**Work instruction**. If a record contains a picture, leave the picture out and copy everything else exactly.

**Task material**.
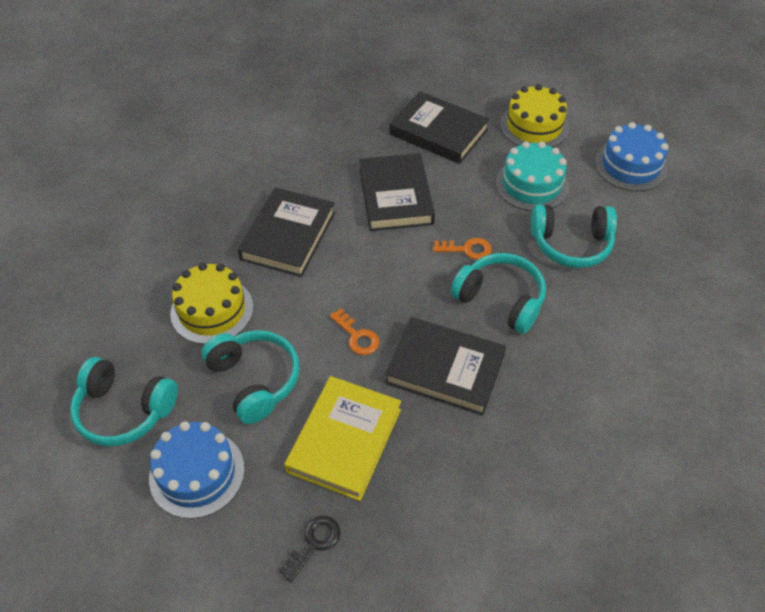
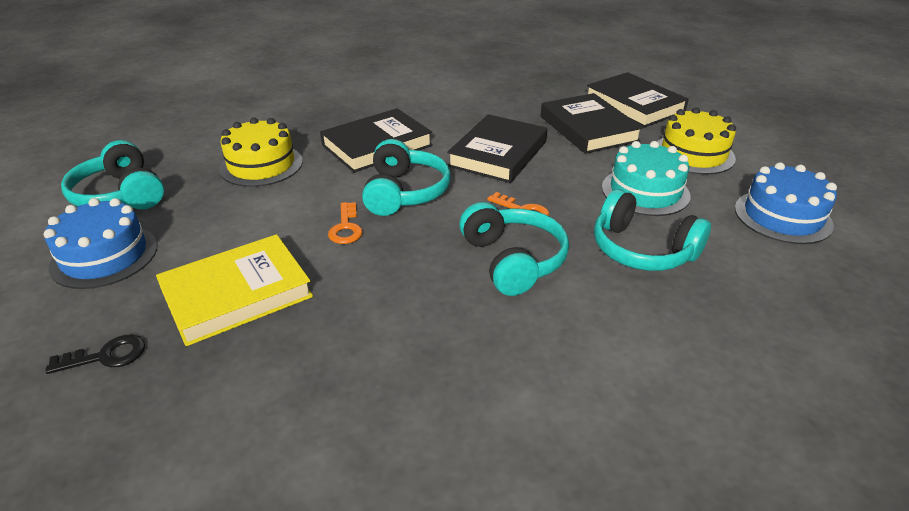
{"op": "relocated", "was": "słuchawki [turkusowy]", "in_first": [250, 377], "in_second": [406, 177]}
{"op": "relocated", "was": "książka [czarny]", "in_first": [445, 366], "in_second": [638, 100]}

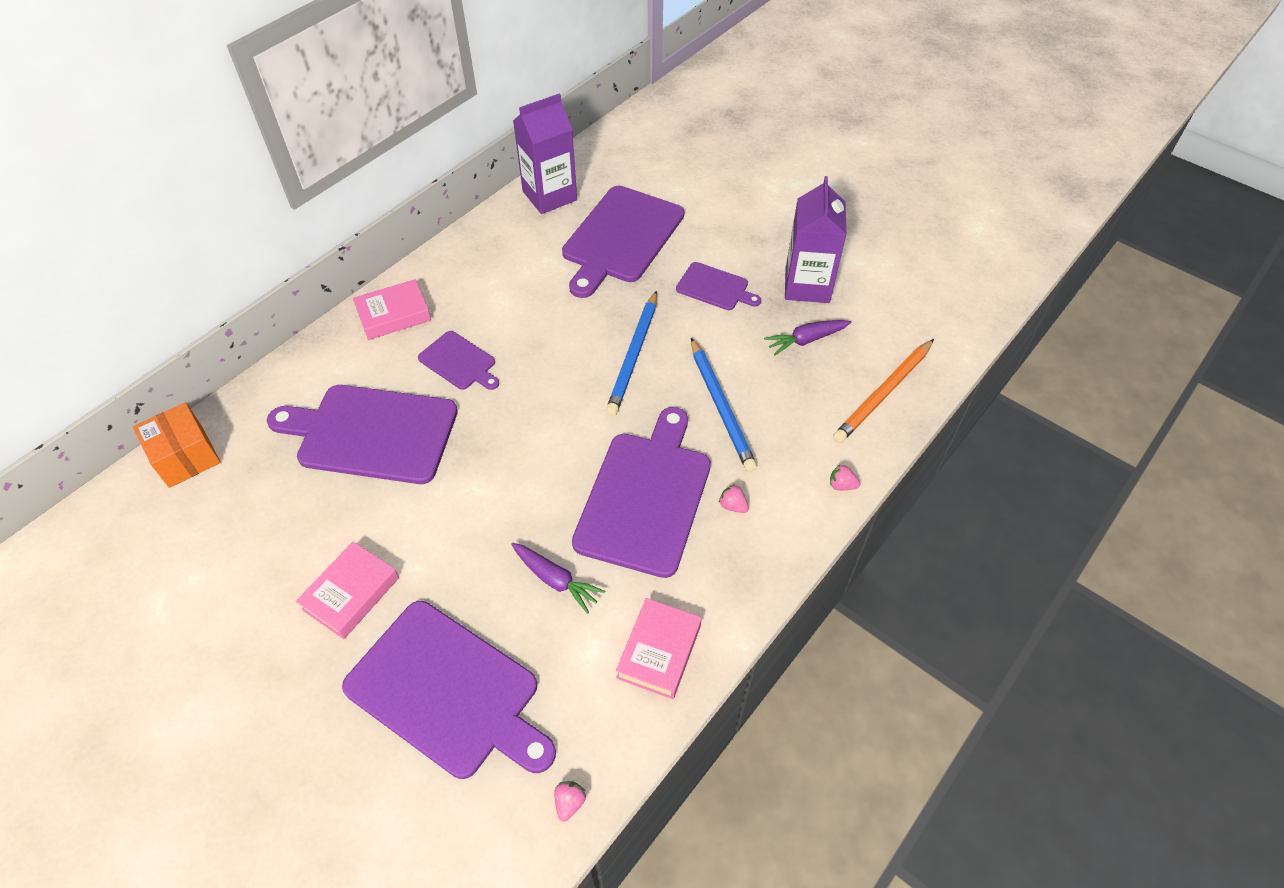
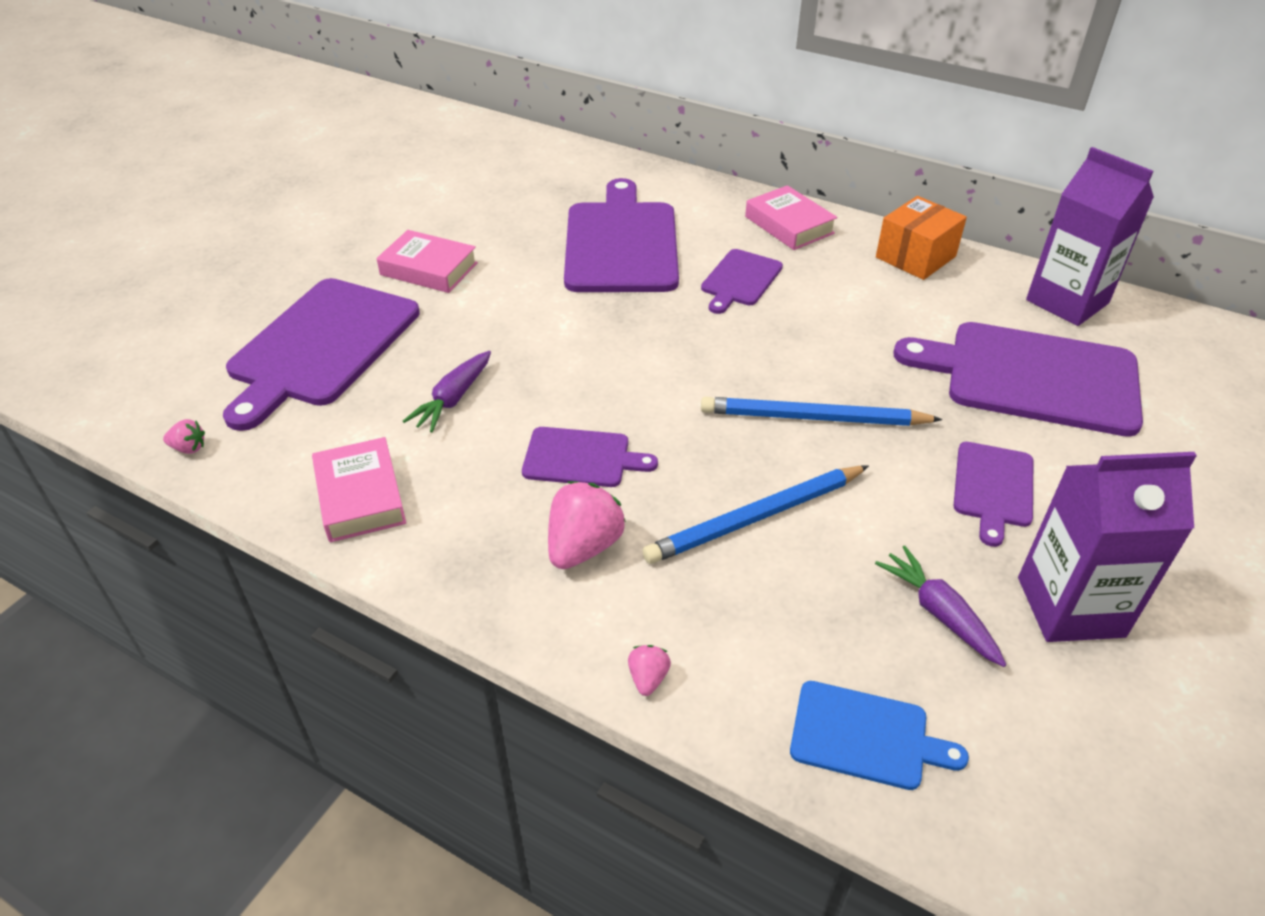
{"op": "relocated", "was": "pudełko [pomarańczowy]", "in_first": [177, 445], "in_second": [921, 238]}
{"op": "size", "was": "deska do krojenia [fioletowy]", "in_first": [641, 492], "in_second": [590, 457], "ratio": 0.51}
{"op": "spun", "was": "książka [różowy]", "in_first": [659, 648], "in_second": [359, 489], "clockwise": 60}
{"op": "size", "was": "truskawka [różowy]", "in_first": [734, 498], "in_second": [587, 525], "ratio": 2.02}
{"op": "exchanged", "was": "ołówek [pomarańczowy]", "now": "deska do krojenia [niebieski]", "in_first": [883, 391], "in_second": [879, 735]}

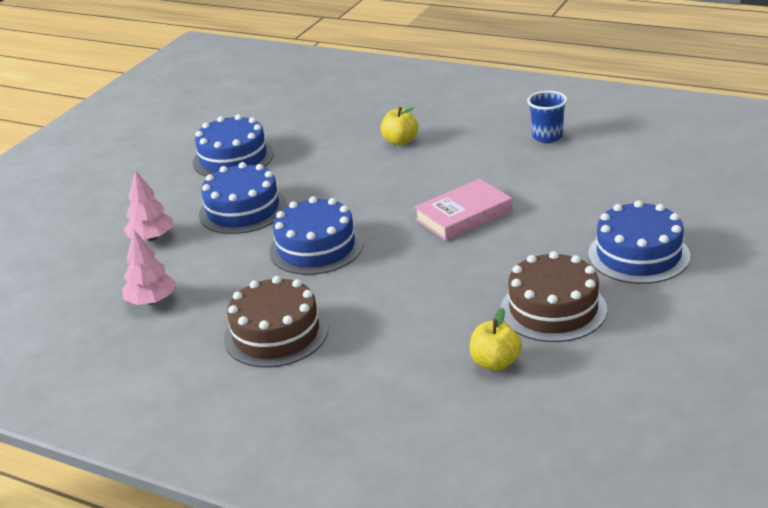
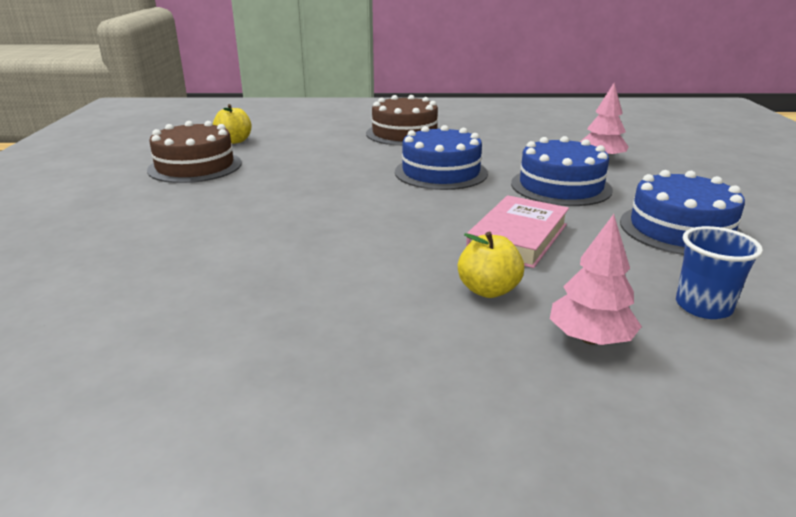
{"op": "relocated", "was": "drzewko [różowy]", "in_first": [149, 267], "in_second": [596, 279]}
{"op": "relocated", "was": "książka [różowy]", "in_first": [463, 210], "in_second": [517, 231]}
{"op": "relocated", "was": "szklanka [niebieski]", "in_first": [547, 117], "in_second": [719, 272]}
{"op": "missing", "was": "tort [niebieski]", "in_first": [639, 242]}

**Response for this exercise**.
{"op": "relocated", "was": "słuchawki [turkusowy]", "in_first": [250, 377], "in_second": [406, 177]}
{"op": "relocated", "was": "książka [czarny]", "in_first": [445, 366], "in_second": [638, 100]}

{"op": "relocated", "was": "pudełko [pomarańczowy]", "in_first": [177, 445], "in_second": [921, 238]}
{"op": "size", "was": "deska do krojenia [fioletowy]", "in_first": [641, 492], "in_second": [590, 457], "ratio": 0.51}
{"op": "spun", "was": "książka [różowy]", "in_first": [659, 648], "in_second": [359, 489], "clockwise": 60}
{"op": "size", "was": "truskawka [różowy]", "in_first": [734, 498], "in_second": [587, 525], "ratio": 2.02}
{"op": "exchanged", "was": "ołówek [pomarańczowy]", "now": "deska do krojenia [niebieski]", "in_first": [883, 391], "in_second": [879, 735]}

{"op": "relocated", "was": "drzewko [różowy]", "in_first": [149, 267], "in_second": [596, 279]}
{"op": "relocated", "was": "książka [różowy]", "in_first": [463, 210], "in_second": [517, 231]}
{"op": "relocated", "was": "szklanka [niebieski]", "in_first": [547, 117], "in_second": [719, 272]}
{"op": "missing", "was": "tort [niebieski]", "in_first": [639, 242]}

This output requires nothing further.